(Shape position tracking data)
- Opening Delimiter -

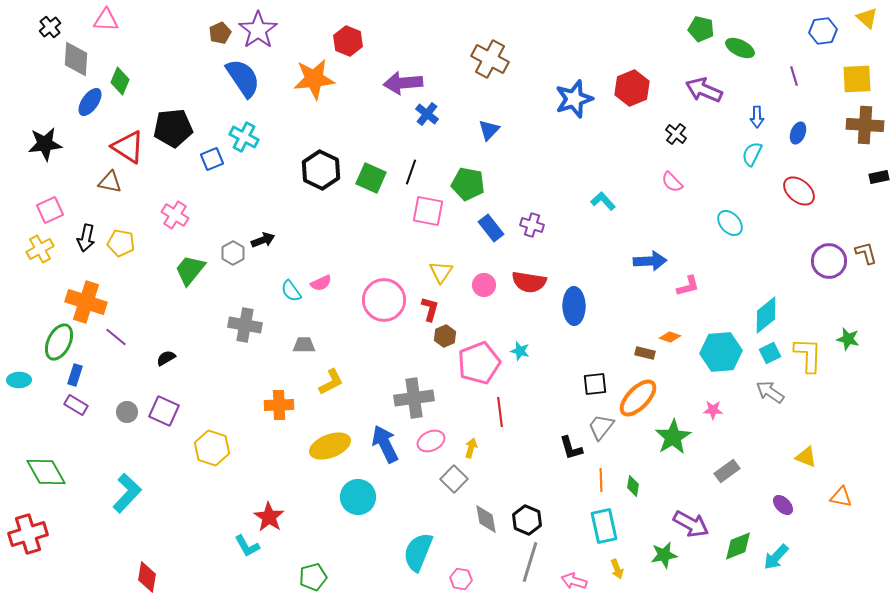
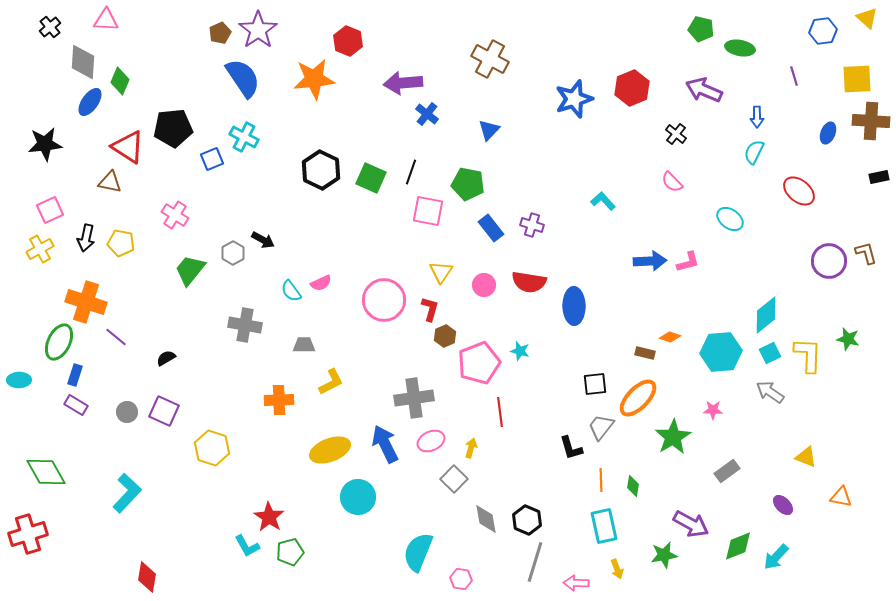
green ellipse at (740, 48): rotated 16 degrees counterclockwise
gray diamond at (76, 59): moved 7 px right, 3 px down
brown cross at (865, 125): moved 6 px right, 4 px up
blue ellipse at (798, 133): moved 30 px right
cyan semicircle at (752, 154): moved 2 px right, 2 px up
cyan ellipse at (730, 223): moved 4 px up; rotated 12 degrees counterclockwise
black arrow at (263, 240): rotated 50 degrees clockwise
pink L-shape at (688, 286): moved 24 px up
orange cross at (279, 405): moved 5 px up
yellow ellipse at (330, 446): moved 4 px down
gray line at (530, 562): moved 5 px right
green pentagon at (313, 577): moved 23 px left, 25 px up
pink arrow at (574, 581): moved 2 px right, 2 px down; rotated 15 degrees counterclockwise
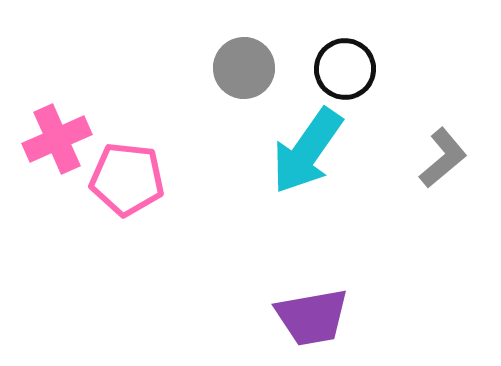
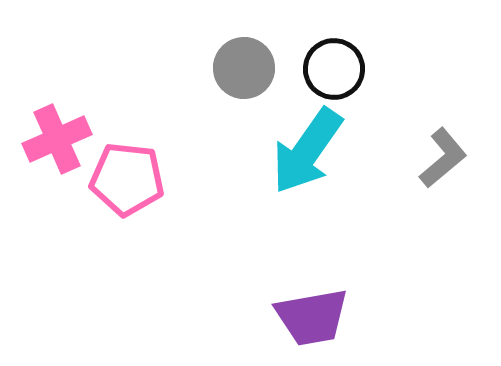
black circle: moved 11 px left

- Closing Delimiter -

→ **DIRECTIONS**
Only an exact copy of the lines from the one with "cyan ellipse at" through the last line of the data above is wanted, and no pictures.

→ **RESPONSE TO THIS EXERCISE**
cyan ellipse at (730, 223): moved 4 px up; rotated 12 degrees counterclockwise
black arrow at (263, 240): rotated 50 degrees clockwise
pink L-shape at (688, 286): moved 24 px up
orange cross at (279, 405): moved 5 px up
yellow ellipse at (330, 446): moved 4 px down
gray line at (530, 562): moved 5 px right
green pentagon at (313, 577): moved 23 px left, 25 px up
pink arrow at (574, 581): moved 2 px right, 2 px down; rotated 15 degrees counterclockwise
black circle: moved 11 px left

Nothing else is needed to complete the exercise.